■ GOAL OF THE EXERCISE ■
The result should be an exact copy of the lines from the one with "Detect every labelled" through the last line of the data below, both included.

■ RECORD EXCERPTS ■
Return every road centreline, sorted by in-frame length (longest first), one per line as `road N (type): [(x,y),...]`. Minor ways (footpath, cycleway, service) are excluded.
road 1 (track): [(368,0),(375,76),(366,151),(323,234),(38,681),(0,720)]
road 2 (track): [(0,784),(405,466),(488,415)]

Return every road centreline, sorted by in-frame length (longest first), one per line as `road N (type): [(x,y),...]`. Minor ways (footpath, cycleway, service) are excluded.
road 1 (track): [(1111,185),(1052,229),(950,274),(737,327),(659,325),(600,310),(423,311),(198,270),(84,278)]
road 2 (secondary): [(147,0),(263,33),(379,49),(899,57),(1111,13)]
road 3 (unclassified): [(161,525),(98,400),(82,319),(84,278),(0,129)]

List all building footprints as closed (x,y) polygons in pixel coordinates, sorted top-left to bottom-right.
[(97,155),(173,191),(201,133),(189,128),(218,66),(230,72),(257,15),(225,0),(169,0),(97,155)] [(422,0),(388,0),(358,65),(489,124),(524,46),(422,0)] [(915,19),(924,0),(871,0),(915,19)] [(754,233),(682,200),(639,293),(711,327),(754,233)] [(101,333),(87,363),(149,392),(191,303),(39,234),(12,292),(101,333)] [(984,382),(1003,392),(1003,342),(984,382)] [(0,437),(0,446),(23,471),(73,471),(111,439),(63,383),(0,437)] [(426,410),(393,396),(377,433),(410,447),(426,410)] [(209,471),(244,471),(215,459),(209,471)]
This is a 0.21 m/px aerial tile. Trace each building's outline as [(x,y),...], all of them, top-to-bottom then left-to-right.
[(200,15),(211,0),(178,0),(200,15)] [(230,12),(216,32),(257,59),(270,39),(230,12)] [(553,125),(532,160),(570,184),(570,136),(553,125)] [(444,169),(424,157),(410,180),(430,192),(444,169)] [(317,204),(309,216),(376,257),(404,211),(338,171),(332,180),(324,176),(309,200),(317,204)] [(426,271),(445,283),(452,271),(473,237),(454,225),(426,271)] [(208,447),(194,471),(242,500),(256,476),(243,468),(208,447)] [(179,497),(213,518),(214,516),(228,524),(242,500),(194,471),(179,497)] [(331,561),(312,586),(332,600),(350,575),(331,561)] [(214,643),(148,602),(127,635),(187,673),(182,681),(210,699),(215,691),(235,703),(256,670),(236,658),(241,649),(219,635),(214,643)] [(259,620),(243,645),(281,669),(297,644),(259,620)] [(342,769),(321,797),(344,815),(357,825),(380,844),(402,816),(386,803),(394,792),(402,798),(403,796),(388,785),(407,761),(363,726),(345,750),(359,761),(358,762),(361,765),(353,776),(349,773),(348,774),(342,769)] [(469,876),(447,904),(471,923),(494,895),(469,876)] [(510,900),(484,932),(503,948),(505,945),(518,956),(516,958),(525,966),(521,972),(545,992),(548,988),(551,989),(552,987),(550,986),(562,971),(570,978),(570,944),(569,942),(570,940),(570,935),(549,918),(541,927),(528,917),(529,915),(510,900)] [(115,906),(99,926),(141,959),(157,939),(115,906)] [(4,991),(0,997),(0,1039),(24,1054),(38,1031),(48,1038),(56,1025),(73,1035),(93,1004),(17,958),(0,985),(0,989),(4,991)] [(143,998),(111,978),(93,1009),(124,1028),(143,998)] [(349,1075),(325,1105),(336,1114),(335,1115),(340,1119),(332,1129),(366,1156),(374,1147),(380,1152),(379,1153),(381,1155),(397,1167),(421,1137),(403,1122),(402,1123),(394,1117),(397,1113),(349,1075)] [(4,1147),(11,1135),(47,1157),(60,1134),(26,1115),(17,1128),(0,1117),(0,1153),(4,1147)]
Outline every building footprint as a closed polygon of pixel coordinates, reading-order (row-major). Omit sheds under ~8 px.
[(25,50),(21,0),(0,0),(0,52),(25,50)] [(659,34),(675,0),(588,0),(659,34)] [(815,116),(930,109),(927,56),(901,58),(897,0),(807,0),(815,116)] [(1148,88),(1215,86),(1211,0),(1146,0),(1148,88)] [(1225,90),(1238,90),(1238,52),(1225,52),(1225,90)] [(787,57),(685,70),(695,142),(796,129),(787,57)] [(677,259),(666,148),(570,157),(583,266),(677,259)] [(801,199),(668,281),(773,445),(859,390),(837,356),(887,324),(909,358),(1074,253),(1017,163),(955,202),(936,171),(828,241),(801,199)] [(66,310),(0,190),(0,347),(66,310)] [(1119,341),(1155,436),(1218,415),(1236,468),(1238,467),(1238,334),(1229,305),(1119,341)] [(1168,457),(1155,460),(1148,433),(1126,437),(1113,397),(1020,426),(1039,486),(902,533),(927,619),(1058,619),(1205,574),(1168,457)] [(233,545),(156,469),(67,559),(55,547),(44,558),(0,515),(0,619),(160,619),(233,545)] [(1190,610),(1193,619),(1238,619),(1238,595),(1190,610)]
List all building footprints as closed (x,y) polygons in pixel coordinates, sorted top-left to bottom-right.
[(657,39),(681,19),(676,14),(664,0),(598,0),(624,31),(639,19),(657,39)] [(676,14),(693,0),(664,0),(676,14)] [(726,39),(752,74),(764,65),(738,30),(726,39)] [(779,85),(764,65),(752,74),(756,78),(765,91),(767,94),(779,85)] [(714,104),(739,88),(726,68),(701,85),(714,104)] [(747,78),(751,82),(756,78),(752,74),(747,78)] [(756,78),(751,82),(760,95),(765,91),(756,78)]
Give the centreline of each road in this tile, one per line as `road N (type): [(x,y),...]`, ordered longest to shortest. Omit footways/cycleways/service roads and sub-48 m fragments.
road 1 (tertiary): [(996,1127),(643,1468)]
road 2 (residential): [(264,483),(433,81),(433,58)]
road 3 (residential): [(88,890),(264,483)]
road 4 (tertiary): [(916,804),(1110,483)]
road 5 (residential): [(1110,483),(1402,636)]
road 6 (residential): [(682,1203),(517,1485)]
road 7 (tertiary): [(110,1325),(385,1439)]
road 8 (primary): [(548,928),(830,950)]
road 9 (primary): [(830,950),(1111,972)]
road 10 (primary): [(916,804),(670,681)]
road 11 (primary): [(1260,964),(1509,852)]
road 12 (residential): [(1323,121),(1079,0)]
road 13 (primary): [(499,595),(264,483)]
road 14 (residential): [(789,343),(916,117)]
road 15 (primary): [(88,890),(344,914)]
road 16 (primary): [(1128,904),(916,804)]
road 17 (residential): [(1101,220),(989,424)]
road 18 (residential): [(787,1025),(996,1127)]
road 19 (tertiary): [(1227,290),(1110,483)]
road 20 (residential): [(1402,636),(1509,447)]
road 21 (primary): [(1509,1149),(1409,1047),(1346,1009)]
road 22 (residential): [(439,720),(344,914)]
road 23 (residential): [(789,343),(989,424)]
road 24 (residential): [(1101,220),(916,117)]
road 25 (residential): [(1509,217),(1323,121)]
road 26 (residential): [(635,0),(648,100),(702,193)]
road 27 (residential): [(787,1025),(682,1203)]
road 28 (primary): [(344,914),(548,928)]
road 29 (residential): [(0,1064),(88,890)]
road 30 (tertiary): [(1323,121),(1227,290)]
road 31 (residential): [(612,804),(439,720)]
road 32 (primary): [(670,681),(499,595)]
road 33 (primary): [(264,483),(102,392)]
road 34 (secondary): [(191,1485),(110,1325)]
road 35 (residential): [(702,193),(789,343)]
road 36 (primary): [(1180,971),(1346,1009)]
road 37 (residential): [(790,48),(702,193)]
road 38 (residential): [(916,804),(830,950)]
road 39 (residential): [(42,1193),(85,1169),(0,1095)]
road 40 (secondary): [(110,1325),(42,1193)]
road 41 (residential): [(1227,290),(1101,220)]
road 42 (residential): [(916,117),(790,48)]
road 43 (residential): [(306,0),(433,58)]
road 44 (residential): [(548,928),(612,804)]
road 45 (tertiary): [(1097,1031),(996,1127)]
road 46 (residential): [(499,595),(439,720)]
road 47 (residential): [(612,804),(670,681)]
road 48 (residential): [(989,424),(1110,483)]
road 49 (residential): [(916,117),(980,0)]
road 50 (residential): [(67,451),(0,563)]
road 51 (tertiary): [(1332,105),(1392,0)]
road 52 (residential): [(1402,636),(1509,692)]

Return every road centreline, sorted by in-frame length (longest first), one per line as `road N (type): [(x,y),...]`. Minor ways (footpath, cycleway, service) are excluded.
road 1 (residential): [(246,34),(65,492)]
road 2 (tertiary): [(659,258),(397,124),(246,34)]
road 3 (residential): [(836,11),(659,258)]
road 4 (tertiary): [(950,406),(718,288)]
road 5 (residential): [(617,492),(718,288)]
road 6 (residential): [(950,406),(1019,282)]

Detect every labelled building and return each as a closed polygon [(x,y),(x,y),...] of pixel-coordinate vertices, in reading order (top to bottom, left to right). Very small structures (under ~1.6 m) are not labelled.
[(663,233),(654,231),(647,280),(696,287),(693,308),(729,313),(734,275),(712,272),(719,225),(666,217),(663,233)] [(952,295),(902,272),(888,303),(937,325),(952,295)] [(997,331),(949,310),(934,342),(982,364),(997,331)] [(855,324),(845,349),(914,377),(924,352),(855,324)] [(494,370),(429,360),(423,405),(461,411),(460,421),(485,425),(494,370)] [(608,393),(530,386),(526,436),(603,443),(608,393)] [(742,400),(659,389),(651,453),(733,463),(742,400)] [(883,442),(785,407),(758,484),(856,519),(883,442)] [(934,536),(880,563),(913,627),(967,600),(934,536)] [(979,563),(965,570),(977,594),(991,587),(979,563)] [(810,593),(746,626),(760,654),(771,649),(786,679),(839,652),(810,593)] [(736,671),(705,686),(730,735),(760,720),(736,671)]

■ RESULT FOR THIS EXERCISE ■
Detect every labelled building and return each as a closed polygon [(x,y),(x,y),...] of pixel-coordinate vertices, in reading order (top to bottom, left to right). Very small structures (under ~1.6 m) are not labelled.
[(663,233),(654,231),(647,280),(696,287),(693,308),(729,313),(734,275),(712,272),(719,225),(666,217),(663,233)] [(952,295),(902,272),(888,303),(937,325),(952,295)] [(997,331),(949,310),(934,342),(982,364),(997,331)] [(855,324),(845,349),(914,377),(924,352),(855,324)] [(494,370),(429,360),(423,405),(461,411),(460,421),(485,425),(494,370)] [(608,393),(530,386),(526,436),(603,443),(608,393)] [(742,400),(659,389),(651,453),(733,463),(742,400)] [(883,442),(785,407),(758,484),(856,519),(883,442)] [(934,536),(880,563),(913,627),(967,600),(934,536)] [(979,563),(965,570),(977,594),(991,587),(979,563)] [(810,593),(746,626),(760,654),(771,649),(786,679),(839,652),(810,593)] [(736,671),(705,686),(730,735),(760,720),(736,671)]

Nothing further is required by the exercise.